Work to complete
Leave out all pictures while you copy the lines exactly from the one with "none -> yellow brick D7:E7 level 1" through the last line of the listing.

Supplied data
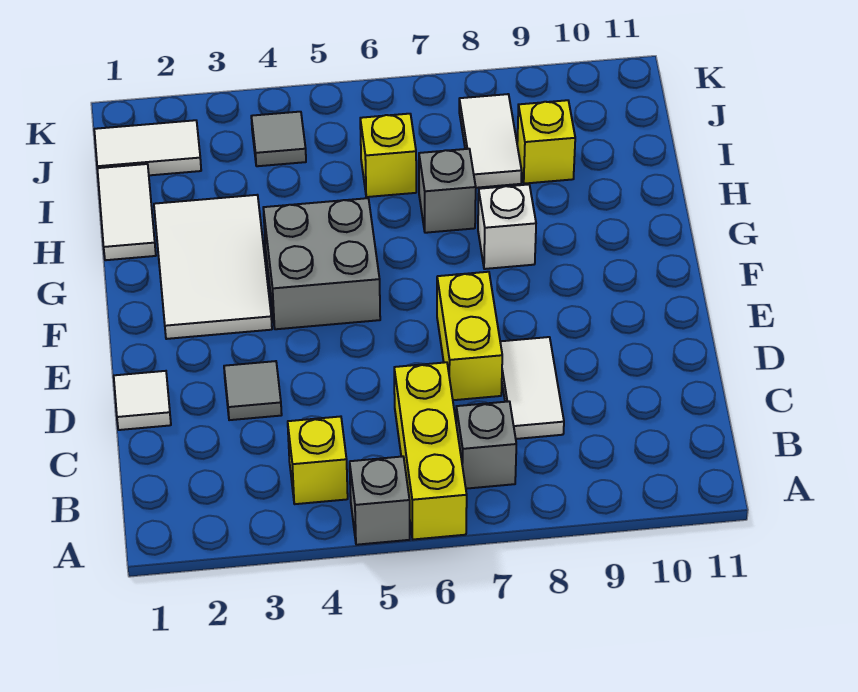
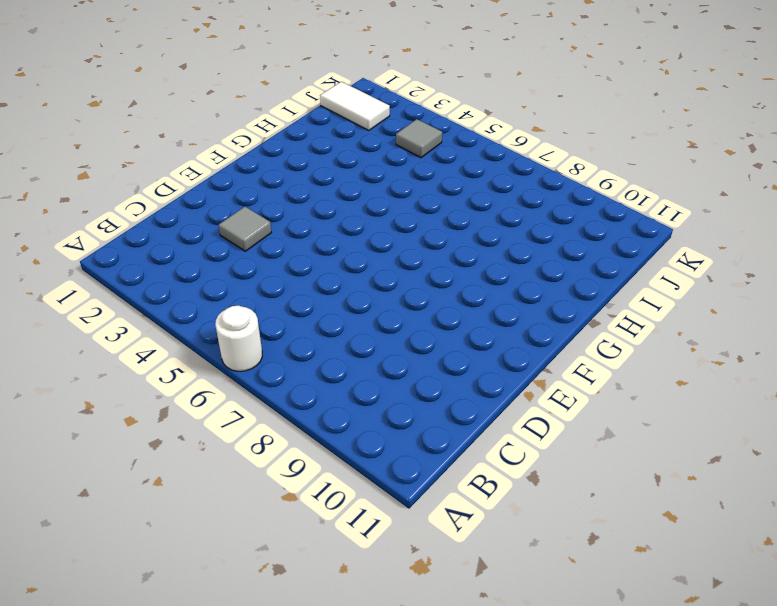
white round brick A6 level 1 -> yellow brick A6:C6 level 1
none -> grey brick A5 level 1
none -> yellow brick B4 level 1
none -> grey brick B7 level 1

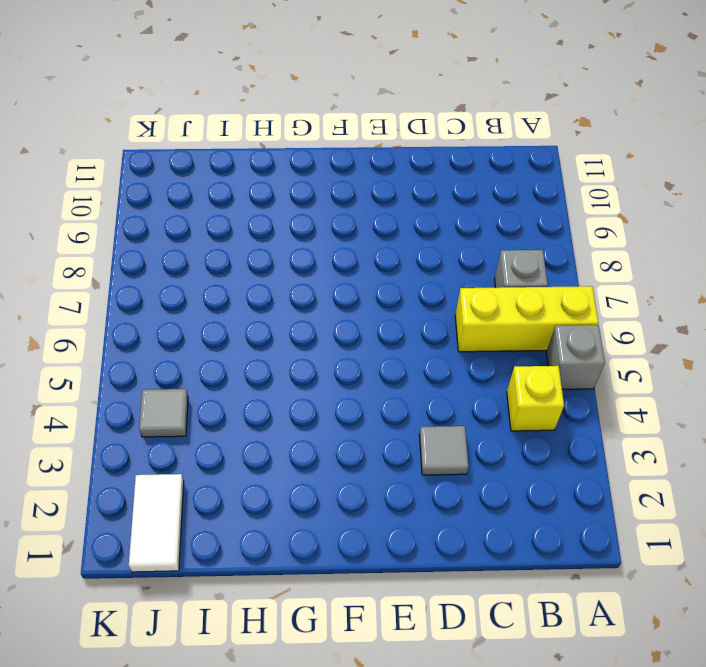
none -> white tile C8:D8 level 1
none -> white tile D1 level 1
none -> yellow brick D7:E7 level 1

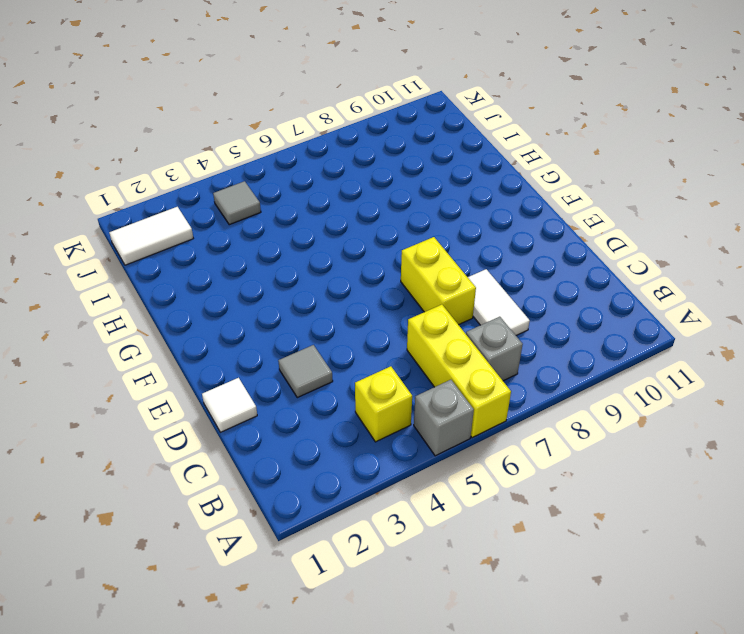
none -> white tile F2:H3 level 1
none -> grey brick F4:G5 level 1
none -> white brick G8 level 1

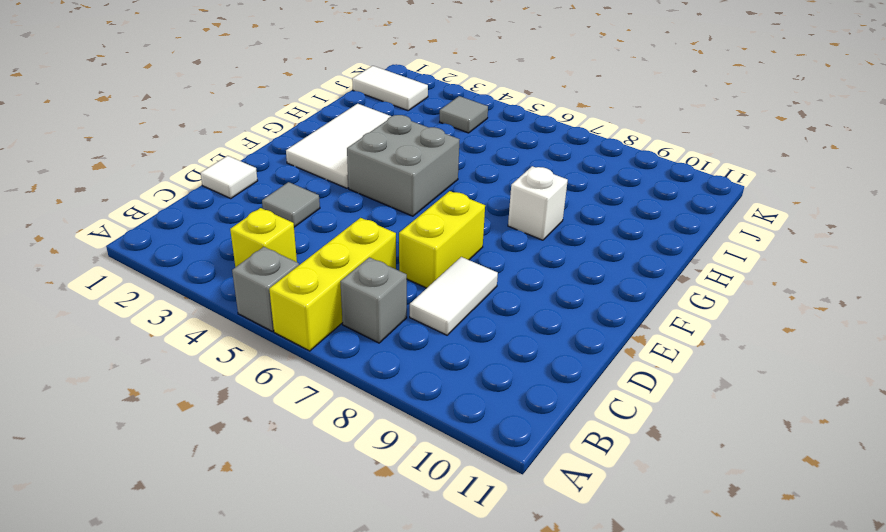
none -> white tile H1:I1 level 1
none -> grey brick H7 level 1
none -> yellow brick I6 level 1

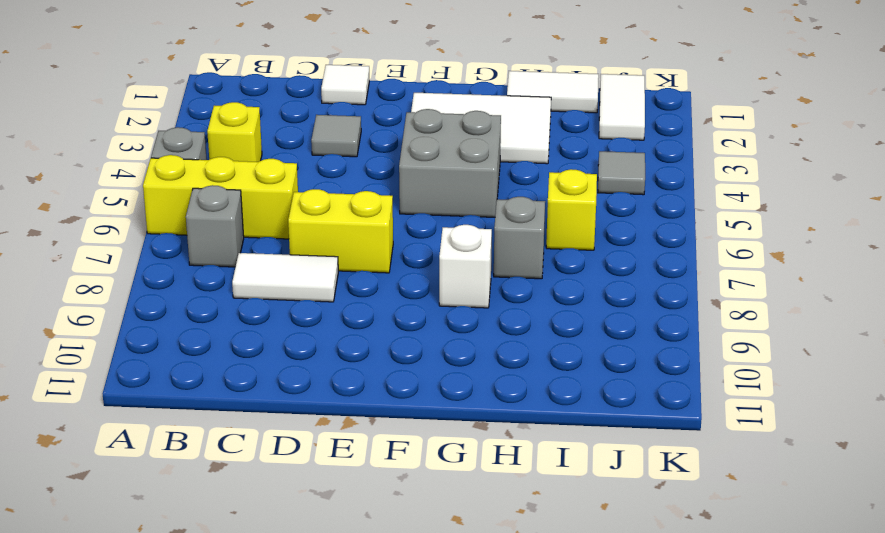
none -> white tile I8:J8 level 1
none -> yellow brick I9 level 1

Reply
none -> yellow brick D7:E7 level 1

none -> white tile F2:H3 level 1
none -> grey brick F4:G5 level 1
none -> white brick G8 level 1

none -> white tile H1:I1 level 1
none -> grey brick H7 level 1
none -> yellow brick I6 level 1

none -> white tile I8:J8 level 1
none -> yellow brick I9 level 1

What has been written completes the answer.